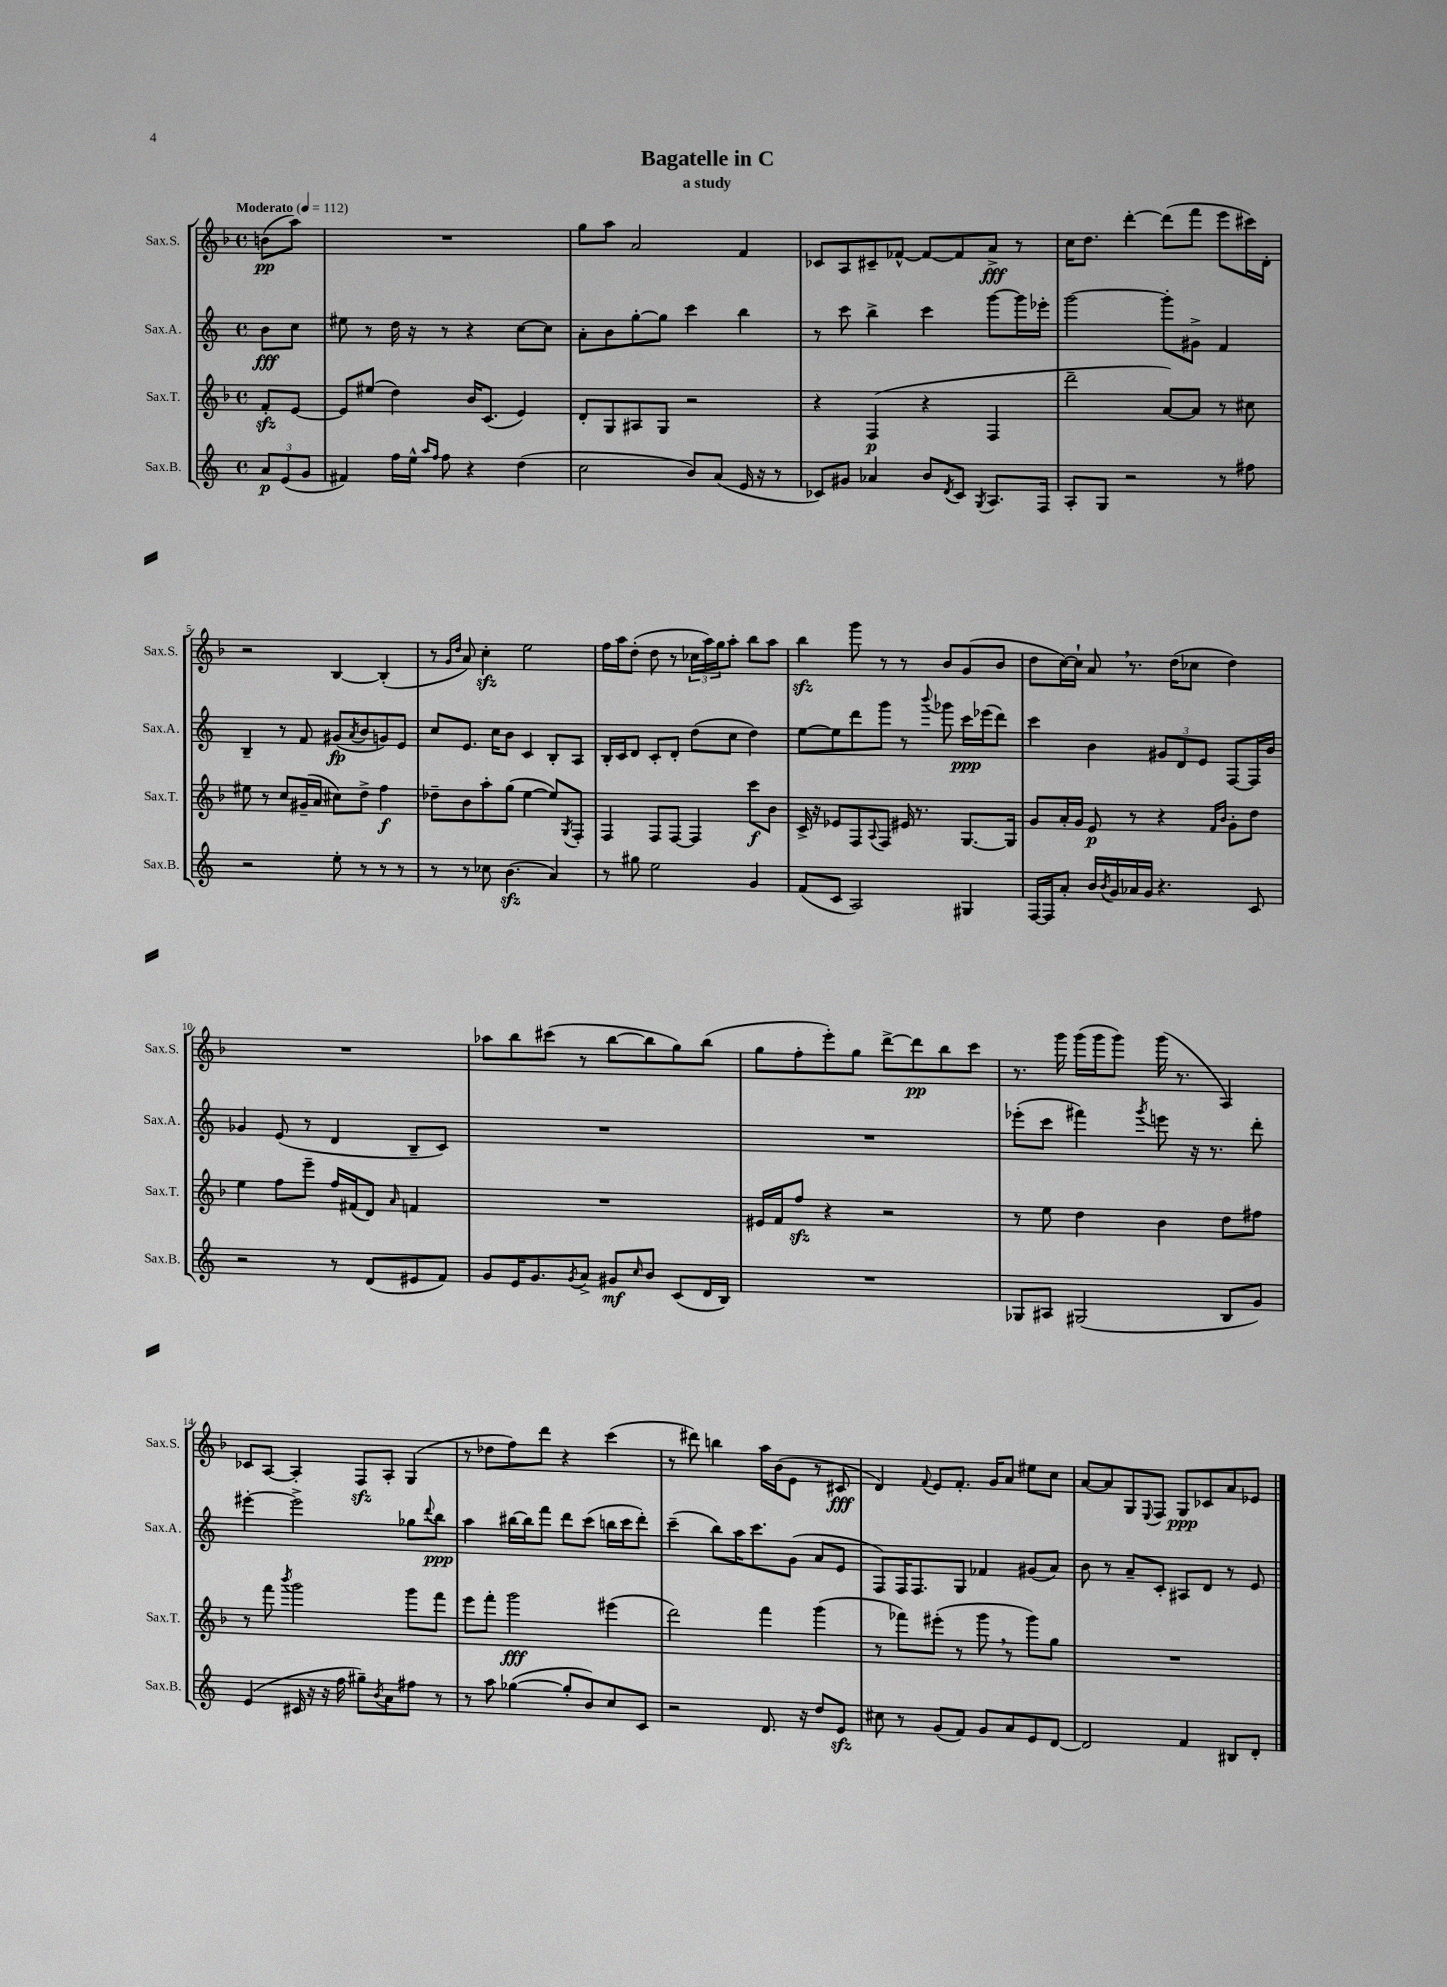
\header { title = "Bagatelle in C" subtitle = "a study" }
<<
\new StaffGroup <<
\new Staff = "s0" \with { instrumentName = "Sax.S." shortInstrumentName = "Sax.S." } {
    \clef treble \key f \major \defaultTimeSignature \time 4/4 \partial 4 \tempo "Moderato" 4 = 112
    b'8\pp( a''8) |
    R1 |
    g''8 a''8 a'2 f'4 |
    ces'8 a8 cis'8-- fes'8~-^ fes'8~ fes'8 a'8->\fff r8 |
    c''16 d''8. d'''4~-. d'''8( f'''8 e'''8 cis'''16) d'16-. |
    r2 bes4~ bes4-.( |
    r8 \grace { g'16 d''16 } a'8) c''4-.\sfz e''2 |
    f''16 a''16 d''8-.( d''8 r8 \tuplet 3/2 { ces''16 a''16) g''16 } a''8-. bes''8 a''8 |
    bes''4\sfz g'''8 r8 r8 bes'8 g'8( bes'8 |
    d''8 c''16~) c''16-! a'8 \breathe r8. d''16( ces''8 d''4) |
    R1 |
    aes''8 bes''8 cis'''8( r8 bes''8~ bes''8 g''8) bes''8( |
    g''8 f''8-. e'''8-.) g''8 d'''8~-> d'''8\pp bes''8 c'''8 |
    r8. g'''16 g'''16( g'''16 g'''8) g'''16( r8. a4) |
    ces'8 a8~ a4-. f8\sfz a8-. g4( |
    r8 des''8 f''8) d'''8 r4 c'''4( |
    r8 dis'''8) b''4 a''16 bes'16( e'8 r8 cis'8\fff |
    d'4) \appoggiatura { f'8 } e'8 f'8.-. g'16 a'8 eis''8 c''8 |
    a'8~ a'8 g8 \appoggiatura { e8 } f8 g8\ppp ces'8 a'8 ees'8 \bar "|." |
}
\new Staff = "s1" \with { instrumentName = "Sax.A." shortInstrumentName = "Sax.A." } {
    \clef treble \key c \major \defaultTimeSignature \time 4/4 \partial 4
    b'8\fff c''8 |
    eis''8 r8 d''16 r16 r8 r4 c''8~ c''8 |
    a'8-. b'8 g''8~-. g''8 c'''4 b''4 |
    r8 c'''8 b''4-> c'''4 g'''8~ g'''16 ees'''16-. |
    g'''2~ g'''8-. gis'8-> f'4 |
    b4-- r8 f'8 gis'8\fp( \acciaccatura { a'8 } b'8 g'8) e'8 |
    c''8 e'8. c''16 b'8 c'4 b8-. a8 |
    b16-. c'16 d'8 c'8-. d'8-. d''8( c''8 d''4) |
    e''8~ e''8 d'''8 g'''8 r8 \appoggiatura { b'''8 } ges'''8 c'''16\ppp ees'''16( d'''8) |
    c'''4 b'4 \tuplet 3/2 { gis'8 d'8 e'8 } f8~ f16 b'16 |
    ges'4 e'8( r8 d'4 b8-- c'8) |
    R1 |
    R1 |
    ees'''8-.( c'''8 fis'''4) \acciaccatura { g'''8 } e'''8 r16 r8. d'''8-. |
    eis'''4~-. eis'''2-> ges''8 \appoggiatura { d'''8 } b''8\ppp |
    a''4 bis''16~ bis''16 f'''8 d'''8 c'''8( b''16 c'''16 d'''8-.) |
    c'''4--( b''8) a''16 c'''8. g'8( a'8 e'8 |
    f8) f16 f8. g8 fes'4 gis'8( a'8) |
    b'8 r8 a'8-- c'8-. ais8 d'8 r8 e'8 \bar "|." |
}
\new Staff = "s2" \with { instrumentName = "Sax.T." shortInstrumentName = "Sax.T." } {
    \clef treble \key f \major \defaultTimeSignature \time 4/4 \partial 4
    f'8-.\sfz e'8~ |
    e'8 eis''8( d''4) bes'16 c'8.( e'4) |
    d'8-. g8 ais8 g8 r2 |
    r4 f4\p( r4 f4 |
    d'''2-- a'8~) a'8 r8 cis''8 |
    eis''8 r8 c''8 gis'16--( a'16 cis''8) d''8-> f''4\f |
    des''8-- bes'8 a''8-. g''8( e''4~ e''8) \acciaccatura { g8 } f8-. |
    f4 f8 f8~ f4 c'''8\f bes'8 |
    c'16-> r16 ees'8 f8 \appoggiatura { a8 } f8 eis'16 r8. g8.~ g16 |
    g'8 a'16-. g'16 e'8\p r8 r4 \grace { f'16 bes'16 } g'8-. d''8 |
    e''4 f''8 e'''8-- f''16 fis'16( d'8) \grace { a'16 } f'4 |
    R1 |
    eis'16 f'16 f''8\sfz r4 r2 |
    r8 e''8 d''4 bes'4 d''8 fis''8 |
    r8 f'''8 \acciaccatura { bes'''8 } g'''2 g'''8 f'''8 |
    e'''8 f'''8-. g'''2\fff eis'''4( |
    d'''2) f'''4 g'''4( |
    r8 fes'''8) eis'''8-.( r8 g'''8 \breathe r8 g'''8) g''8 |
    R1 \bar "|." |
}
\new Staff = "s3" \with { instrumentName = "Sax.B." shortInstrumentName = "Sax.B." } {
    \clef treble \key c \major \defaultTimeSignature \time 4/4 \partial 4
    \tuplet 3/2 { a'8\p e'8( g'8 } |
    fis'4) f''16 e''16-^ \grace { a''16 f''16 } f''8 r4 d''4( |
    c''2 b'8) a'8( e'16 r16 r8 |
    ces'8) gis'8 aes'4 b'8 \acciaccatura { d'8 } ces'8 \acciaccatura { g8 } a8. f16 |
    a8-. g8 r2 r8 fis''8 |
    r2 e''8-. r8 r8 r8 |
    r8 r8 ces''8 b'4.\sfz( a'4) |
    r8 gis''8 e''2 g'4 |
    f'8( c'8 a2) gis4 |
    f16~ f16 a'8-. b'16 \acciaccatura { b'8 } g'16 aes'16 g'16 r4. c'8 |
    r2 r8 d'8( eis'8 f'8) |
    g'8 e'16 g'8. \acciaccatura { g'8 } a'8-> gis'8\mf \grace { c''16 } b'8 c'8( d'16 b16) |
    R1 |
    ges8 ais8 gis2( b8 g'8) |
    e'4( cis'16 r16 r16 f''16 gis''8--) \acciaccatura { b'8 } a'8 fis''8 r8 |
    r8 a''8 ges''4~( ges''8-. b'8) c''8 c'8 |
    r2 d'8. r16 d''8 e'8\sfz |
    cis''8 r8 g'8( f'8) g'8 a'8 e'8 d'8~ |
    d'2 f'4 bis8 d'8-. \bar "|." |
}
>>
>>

## DIRECTIONS FOR THIS TASK
Swap "Moderato" for "Allegro" in the part that opens at the start of the data and closes with the line containing "bes''4\sfz g'''8 r8 r8 bes'8 g'8( bes'8 |", and give that part again with nothing else changed. Leave the pictures out of your answer.

## TASK OUTPUT
\header { title = "Bagatelle in C" subtitle = "a study" }
<<
\new StaffGroup <<
\new Staff = "s0" \with { instrumentName = "Sax.S." shortInstrumentName = "Sax.S." } {
    \clef treble \key f \major \defaultTimeSignature \time 4/4 \partial 4 \tempo "Allegro" 4 = 112
    b'8\pp( a''8) |
    R1 |
    g''8 a''8 a'2 f'4 |
    ces'8 a8 cis'8-- fes'8~-^ fes'8~ fes'8 a'8->\fff r8 |
    c''16 d''8. d'''4~-. d'''8( f'''8 e'''8 cis'''16) d'16-. |
    r2 bes4~ bes4-.( |
    r8 \grace { g'16 d''16 } a'8) c''4-.\sfz e''2 |
    f''16 a''16 d''8-.( d''8 r8 \tuplet 3/2 { ces''16 a''16) g''16 } a''8-. bes''8 a''8 |
    bes''4\sfz g'''8 r8 r8 bes'8 g'8( bes'8 |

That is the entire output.